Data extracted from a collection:
========================================
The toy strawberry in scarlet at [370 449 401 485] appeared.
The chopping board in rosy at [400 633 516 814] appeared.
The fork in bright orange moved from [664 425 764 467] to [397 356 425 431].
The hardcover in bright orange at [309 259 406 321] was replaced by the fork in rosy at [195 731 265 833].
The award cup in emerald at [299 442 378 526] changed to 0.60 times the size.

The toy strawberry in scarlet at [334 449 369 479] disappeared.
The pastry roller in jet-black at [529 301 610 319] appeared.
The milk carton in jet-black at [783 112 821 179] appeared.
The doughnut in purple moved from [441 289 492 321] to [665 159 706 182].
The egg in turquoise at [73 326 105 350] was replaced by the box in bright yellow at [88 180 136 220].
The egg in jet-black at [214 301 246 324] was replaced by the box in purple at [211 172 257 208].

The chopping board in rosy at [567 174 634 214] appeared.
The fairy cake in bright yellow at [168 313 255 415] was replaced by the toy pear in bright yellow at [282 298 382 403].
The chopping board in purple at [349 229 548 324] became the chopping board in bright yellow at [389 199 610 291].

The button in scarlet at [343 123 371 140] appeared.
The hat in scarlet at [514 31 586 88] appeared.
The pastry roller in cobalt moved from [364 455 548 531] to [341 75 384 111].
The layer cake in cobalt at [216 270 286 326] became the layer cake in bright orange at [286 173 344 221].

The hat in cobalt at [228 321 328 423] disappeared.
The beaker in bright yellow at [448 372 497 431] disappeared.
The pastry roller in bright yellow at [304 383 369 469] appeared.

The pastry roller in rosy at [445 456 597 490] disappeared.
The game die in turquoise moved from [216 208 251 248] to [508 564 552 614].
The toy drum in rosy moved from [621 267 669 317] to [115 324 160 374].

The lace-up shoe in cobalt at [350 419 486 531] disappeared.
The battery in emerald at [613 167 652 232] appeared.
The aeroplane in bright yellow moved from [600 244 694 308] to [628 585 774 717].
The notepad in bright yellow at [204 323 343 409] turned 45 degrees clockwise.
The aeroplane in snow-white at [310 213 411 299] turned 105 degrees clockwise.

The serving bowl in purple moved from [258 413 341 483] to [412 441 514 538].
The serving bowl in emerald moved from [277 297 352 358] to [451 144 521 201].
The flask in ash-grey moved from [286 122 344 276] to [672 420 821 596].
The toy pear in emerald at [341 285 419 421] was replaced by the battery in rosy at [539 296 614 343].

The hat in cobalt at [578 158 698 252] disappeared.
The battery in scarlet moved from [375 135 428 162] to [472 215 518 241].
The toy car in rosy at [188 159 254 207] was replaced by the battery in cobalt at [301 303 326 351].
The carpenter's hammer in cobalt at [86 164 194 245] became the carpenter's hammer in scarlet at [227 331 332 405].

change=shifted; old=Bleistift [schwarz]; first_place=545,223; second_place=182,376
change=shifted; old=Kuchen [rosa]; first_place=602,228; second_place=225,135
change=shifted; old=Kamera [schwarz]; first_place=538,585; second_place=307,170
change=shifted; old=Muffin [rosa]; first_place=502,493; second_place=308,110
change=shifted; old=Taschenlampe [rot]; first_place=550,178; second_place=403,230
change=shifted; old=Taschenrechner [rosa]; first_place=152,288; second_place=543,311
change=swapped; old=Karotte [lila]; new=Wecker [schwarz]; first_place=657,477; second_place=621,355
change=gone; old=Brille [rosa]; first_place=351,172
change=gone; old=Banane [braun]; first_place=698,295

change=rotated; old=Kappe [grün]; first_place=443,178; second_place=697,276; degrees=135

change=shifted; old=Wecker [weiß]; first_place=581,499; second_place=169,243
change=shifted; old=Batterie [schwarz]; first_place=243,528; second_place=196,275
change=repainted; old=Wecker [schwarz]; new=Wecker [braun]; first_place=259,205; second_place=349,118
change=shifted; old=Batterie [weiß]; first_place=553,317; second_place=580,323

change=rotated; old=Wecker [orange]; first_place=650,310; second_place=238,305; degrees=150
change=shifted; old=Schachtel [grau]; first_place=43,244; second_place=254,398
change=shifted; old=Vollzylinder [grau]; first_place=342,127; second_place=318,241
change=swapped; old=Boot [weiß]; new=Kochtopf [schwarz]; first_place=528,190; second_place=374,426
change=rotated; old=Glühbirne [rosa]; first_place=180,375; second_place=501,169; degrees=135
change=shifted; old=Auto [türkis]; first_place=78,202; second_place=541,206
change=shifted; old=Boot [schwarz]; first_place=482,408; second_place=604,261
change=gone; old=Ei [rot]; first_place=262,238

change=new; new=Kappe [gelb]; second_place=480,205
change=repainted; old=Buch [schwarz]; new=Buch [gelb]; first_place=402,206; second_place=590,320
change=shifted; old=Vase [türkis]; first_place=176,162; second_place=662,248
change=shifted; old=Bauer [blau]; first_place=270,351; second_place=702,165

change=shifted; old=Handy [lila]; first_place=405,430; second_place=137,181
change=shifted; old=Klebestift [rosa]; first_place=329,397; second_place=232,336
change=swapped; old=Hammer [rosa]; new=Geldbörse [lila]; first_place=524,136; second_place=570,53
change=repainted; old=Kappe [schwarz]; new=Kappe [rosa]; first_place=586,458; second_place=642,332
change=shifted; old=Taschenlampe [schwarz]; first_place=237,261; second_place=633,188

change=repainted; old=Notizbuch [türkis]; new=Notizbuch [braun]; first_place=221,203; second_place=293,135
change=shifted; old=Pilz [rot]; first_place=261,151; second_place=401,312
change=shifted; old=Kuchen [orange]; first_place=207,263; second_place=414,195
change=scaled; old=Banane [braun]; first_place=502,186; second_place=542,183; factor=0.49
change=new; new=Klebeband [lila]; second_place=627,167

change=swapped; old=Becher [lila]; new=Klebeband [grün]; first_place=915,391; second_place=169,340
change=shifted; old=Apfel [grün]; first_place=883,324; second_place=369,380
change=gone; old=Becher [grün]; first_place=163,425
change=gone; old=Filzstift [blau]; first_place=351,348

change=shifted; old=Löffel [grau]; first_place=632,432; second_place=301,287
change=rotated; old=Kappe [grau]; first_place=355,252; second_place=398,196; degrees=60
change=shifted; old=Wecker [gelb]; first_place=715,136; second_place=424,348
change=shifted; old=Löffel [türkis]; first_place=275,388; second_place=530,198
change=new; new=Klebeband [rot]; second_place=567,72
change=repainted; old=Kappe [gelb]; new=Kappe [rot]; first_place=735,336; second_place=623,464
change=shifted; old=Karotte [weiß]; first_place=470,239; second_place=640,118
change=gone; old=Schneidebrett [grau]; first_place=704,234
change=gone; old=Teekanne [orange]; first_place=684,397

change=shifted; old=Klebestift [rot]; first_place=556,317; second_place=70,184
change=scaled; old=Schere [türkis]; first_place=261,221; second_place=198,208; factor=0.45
========================================
### ASSIGNMENT
Where the string "fork" occurs in the data, return the whole line.

### EXPECTED ANSWER
The fork in bright orange moved from [664 425 764 467] to [397 356 425 431].
The hardcover in bright orange at [309 259 406 321] was replaced by the fork in rosy at [195 731 265 833].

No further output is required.